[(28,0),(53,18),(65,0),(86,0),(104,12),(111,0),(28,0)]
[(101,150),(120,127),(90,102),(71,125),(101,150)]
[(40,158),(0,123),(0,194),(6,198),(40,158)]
--
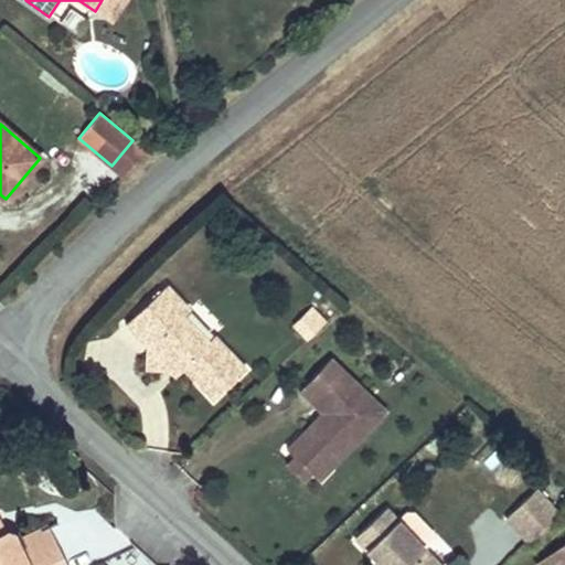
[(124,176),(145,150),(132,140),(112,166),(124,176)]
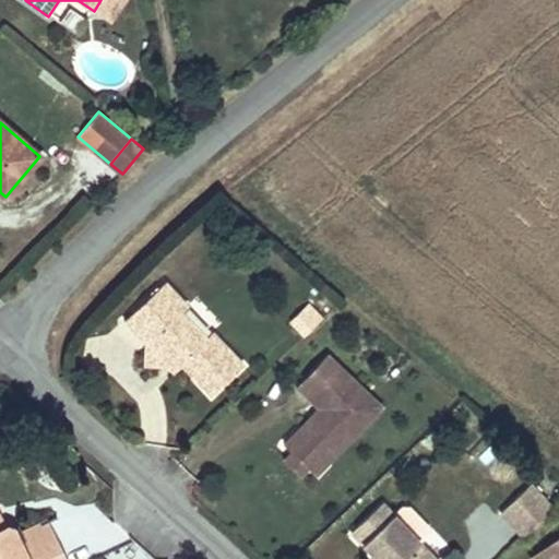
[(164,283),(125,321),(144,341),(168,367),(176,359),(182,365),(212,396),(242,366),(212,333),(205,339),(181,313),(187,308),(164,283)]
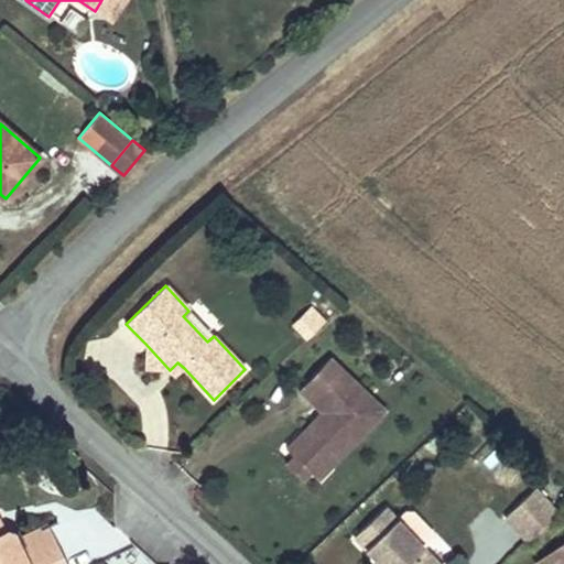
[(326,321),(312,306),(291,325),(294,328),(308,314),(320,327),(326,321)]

# What this task involves
Output the lines above exactly, but only those between the line holding "[(101,150),(120,127),(90,102),(71,125),(101,150)]" and the line holding "[(40,158),(0,123),(0,194),(6,198),(40,158)]", inclusive.

# Result
[(101,150),(120,127),(90,102),(71,125),(101,150)]
[(40,158),(0,123),(0,194),(6,198),(40,158)]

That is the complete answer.